**Exercise instructions:**
Produce a verbatim transcript of the entries below, excluding pictures.

(Itemized modification records)

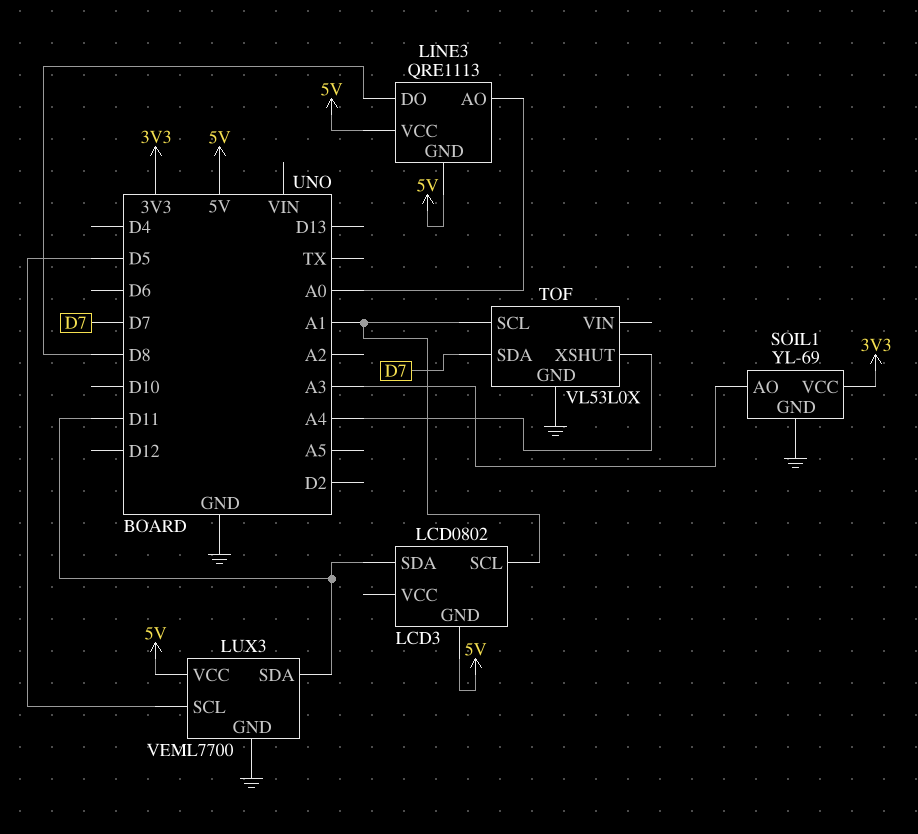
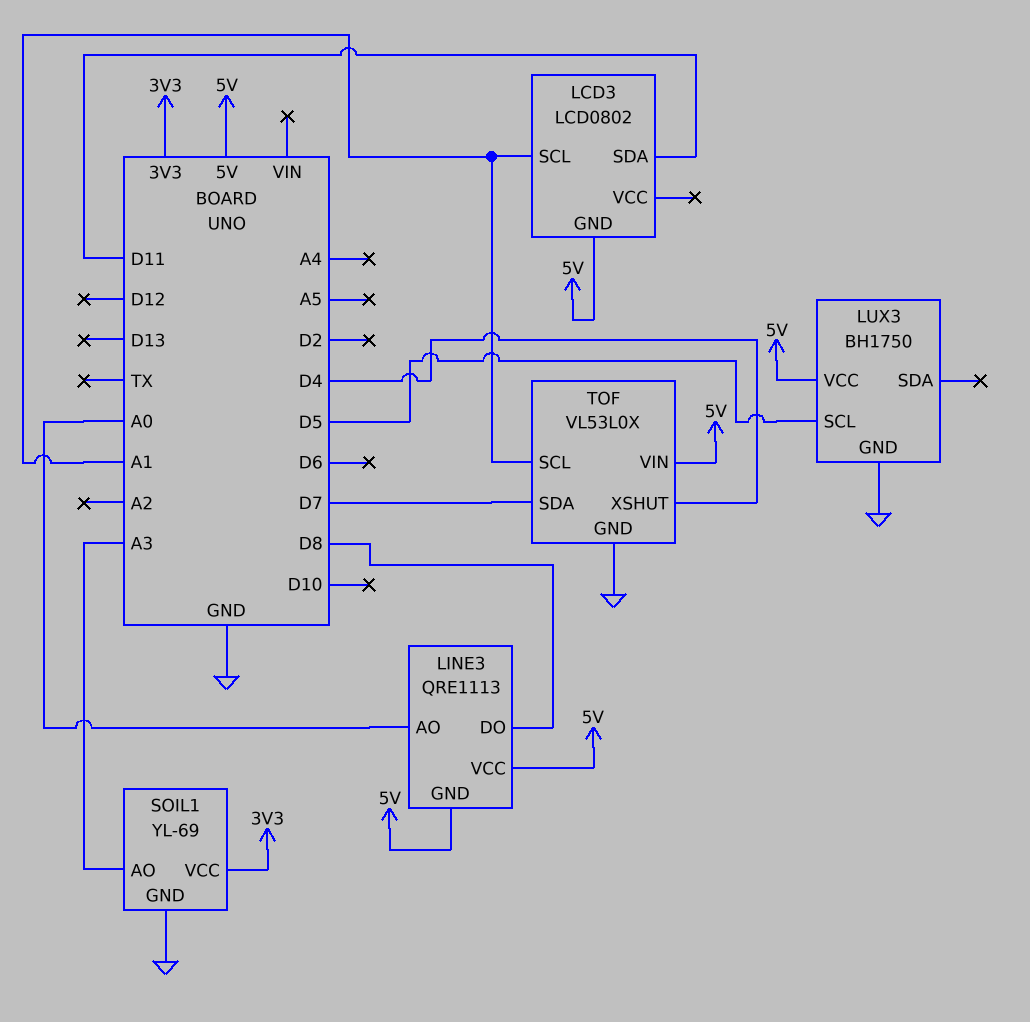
LUX3: VEML7700 -> BH1750
LUX3 pin SDA: D11 -> none
TOF pin VIN: none -> 5V
TOF pin XSHUT: A4 -> D4

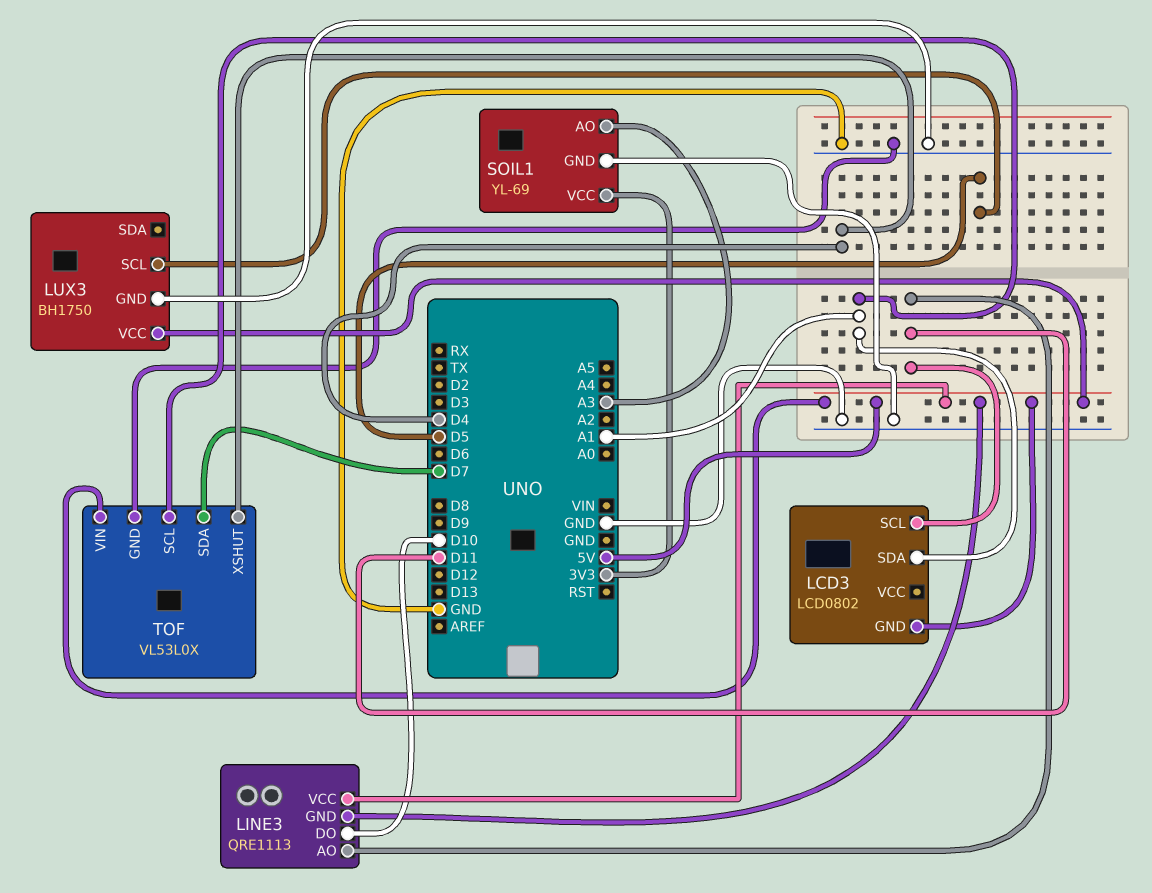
LCD3 pin SCL: A1 -> D11
LCD3 pin SDA: D11 -> A1
LINE3 pin AO: A0 -> D11
LINE3 pin DO: D8 -> D10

**Task response:**
LUX3: VEML7700 -> BH1750
LUX3 pin SDA: D11 -> none
TOF pin VIN: none -> 5V
TOF pin XSHUT: A4 -> D4

LCD3 pin SCL: A1 -> D11
LCD3 pin SDA: D11 -> A1
LINE3 pin AO: A0 -> D11
LINE3 pin DO: D8 -> D10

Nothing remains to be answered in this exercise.